__WORK REQUIRED__.
The output must start at the line containing "C2: 470pF (AOUT, COM) -> 470pF (AOUT, VX)" in the records below and stop at the last line, matching each line exactly and leaving out every picture.

__DATA TO PROCESS__.
━━━━

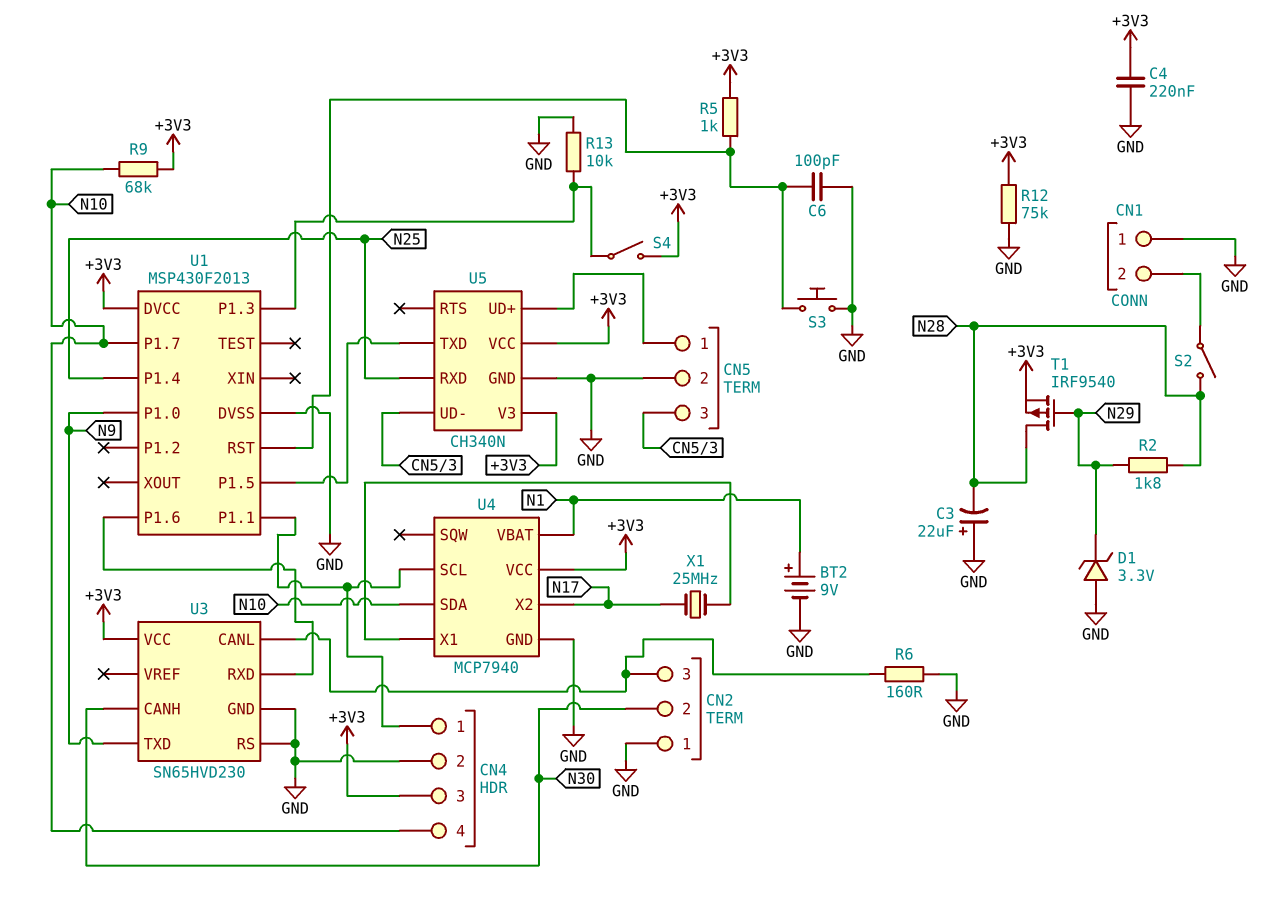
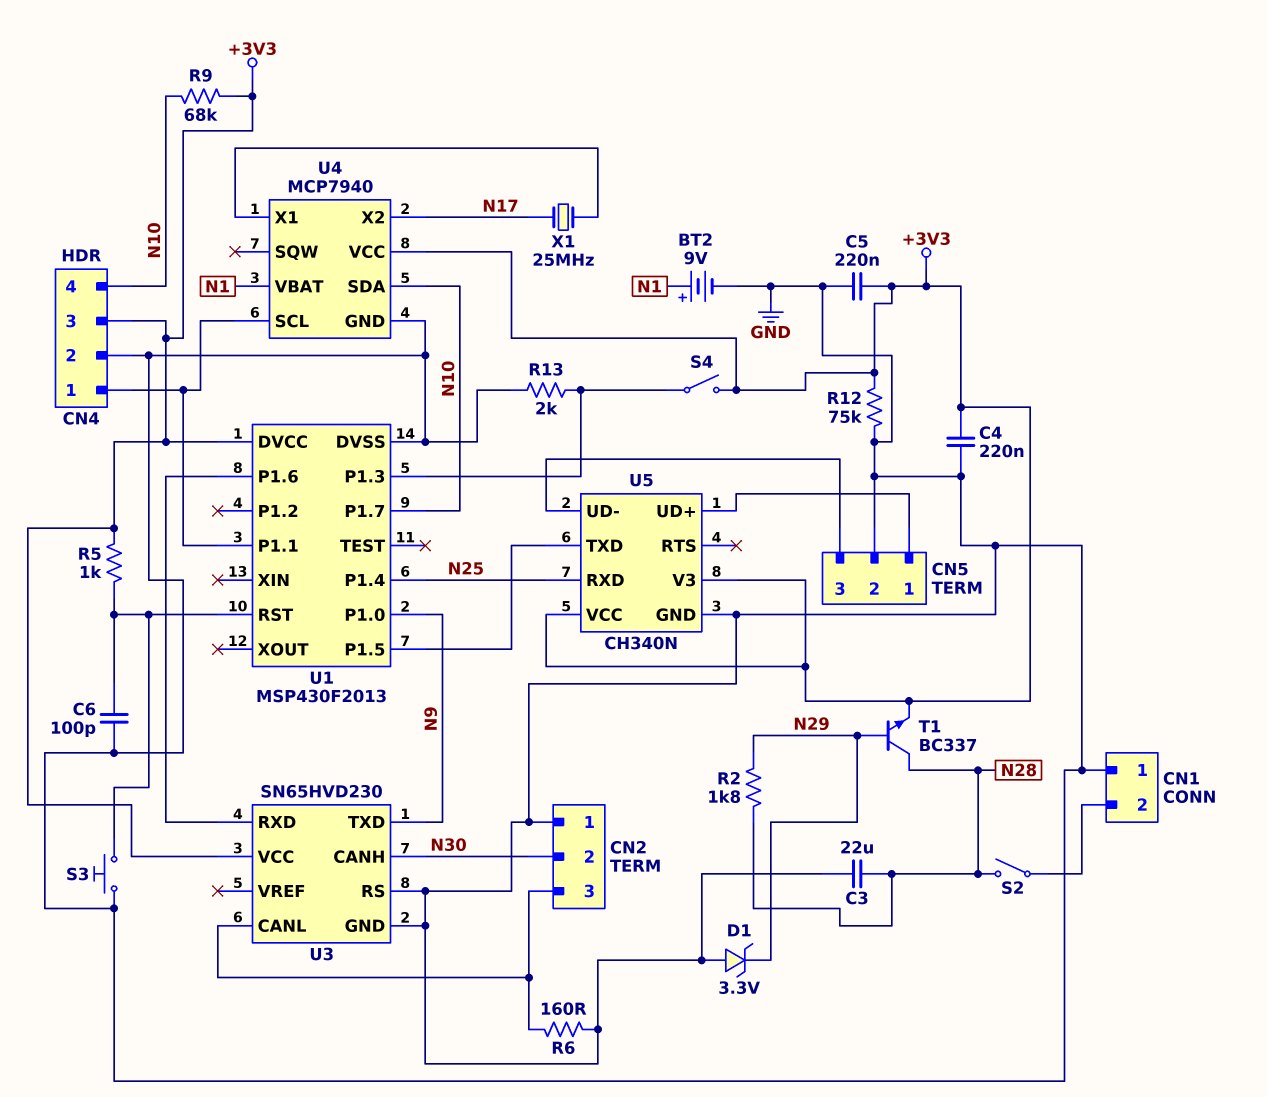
C3: 22uF (plus GND, minus N28) -> 22uF (GND, N28)
C5: none -> 220nF (+3V3, GND)
R13: 10k (GND, U1/P1.3) -> 2k (GND, U1/P1.3)
T1: PMOS IRF9540 (G N29, D N28, S +3V3) -> NPN BC337 (B N29, C N28, E +3V3)

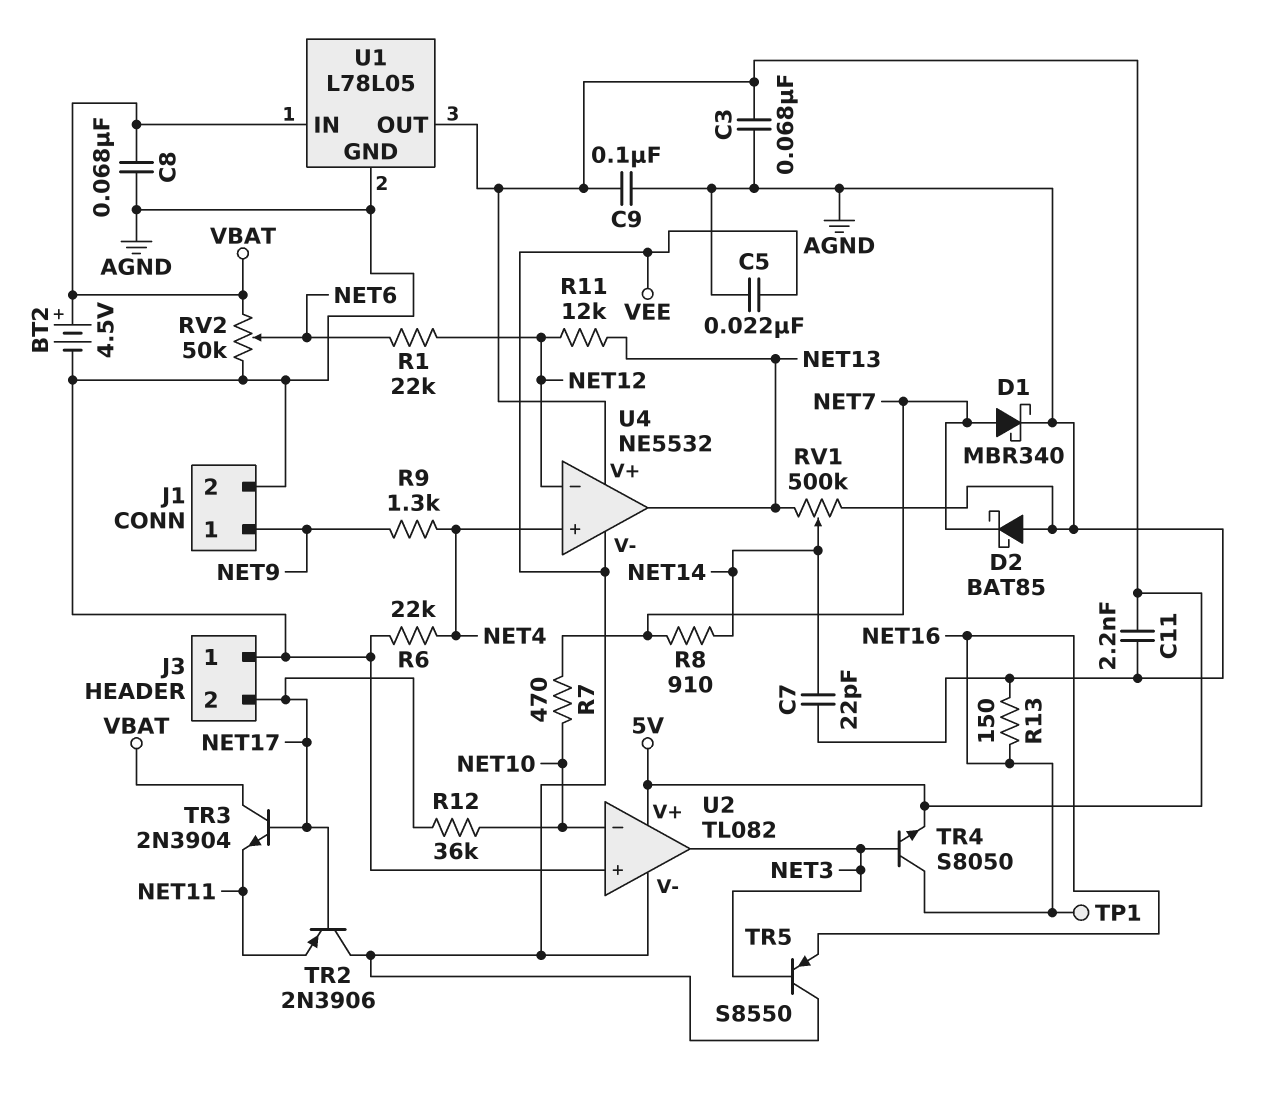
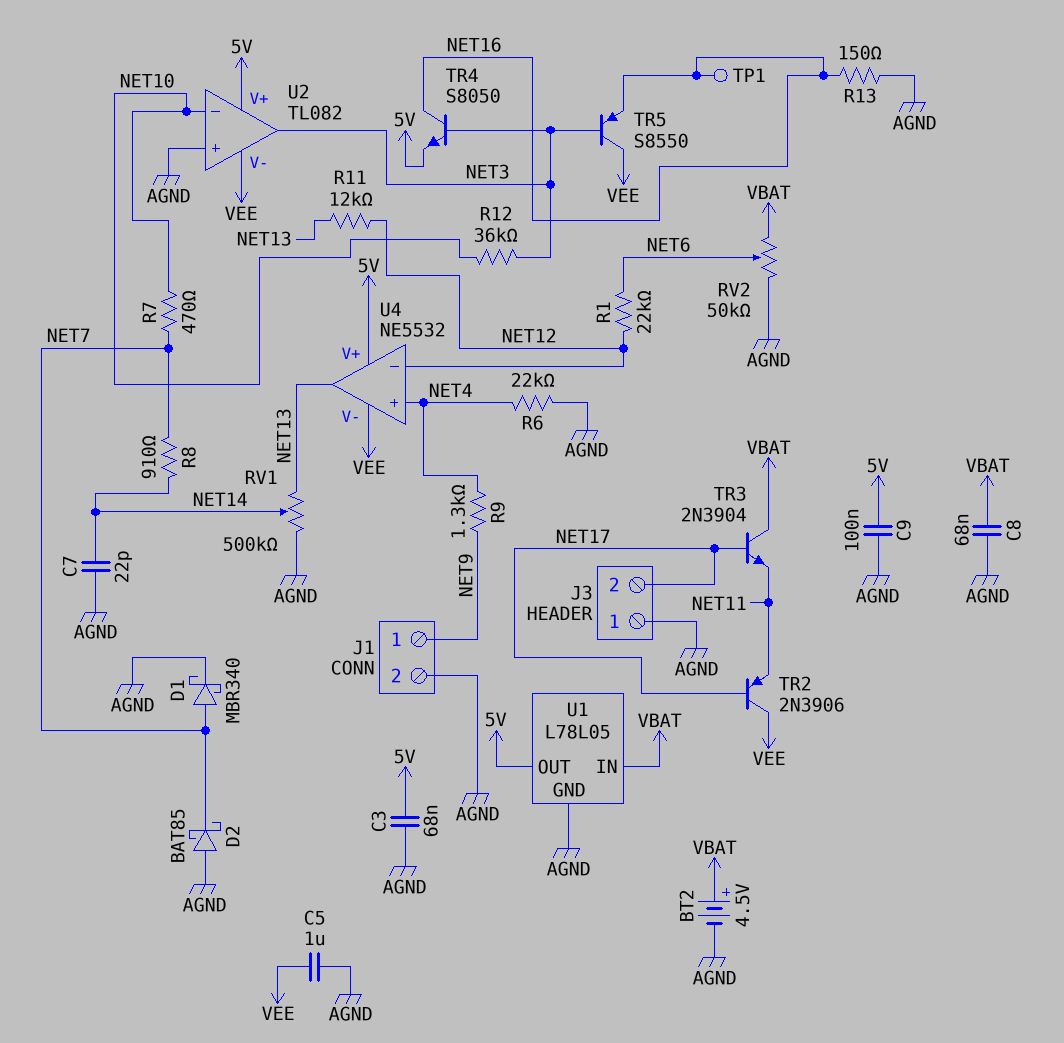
C5: 22nF (AGND, VEE) -> 1uF (AGND, VEE)
C11: 2.2nF (5V, AGND) -> none
R12: 36k (NET10, NET17) -> 36k (NET3, NET10)

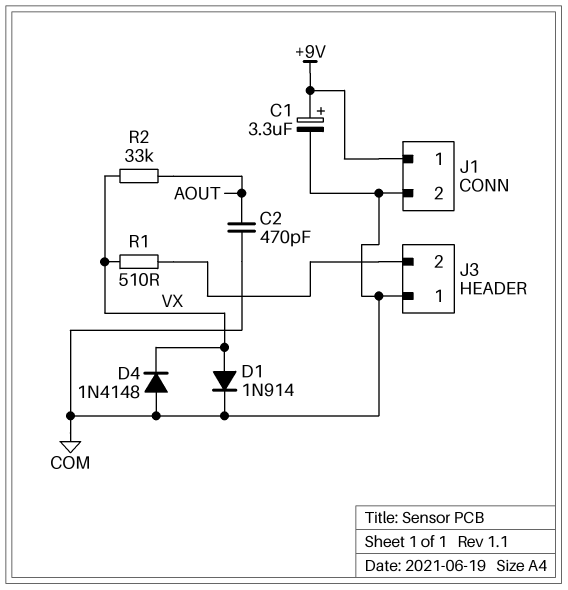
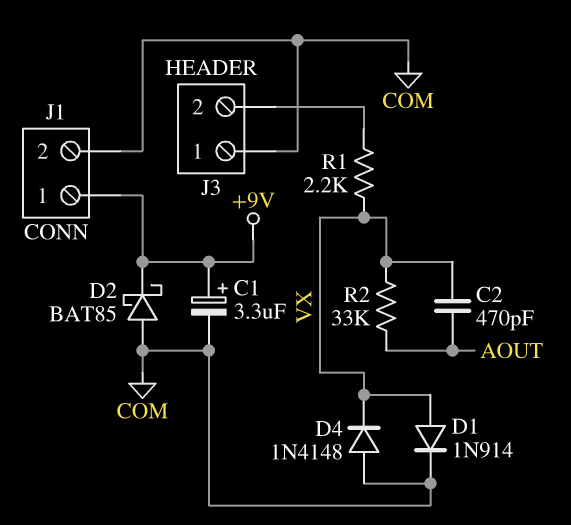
C2: 470pF (AOUT, COM) -> 470pF (AOUT, VX)
D2: none -> schottky BAT85 (A COM, K +9V)
R1: 510 (J3/2, VX) -> 2.2k (J3/2, VX)

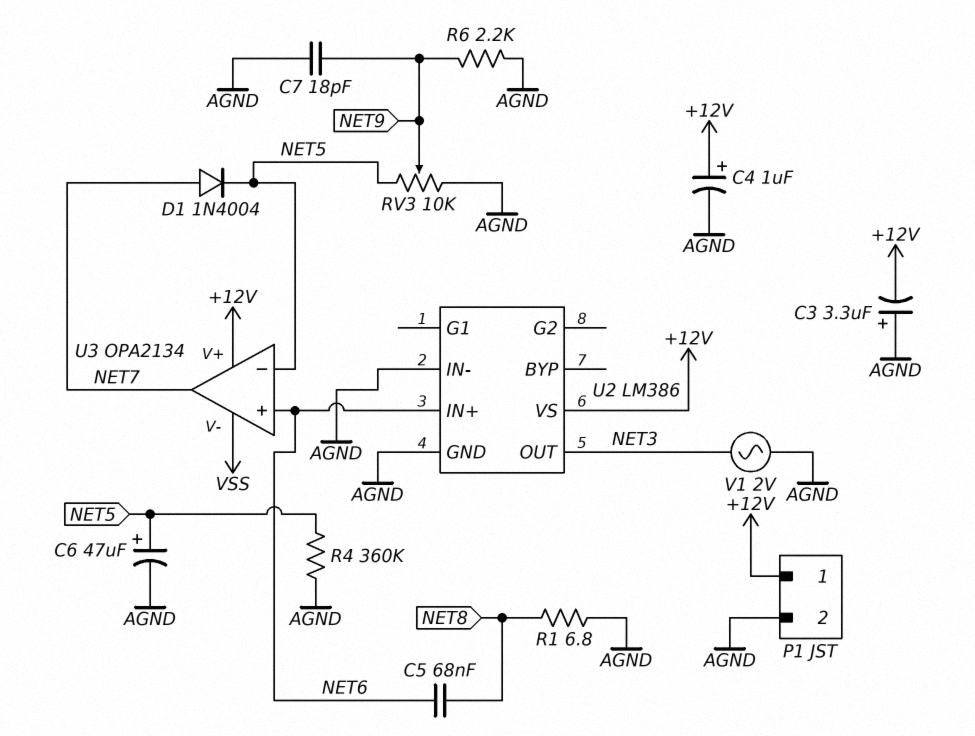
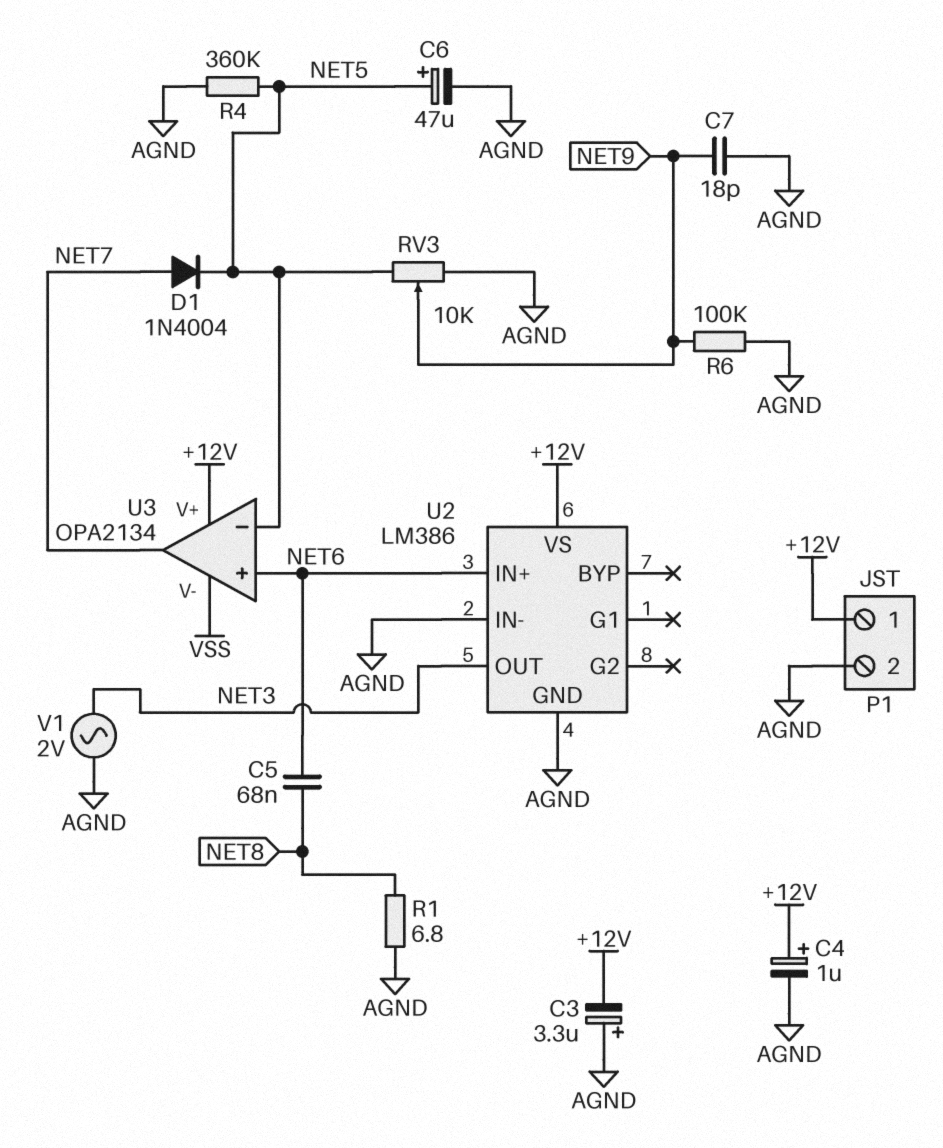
R6: 2.2k (AGND, NET9) -> 100k (AGND, NET9)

━━━━

__TASK RESULT__.
C2: 470pF (AOUT, COM) -> 470pF (AOUT, VX)
D2: none -> schottky BAT85 (A COM, K +9V)
R1: 510 (J3/2, VX) -> 2.2k (J3/2, VX)

R6: 2.2k (AGND, NET9) -> 100k (AGND, NET9)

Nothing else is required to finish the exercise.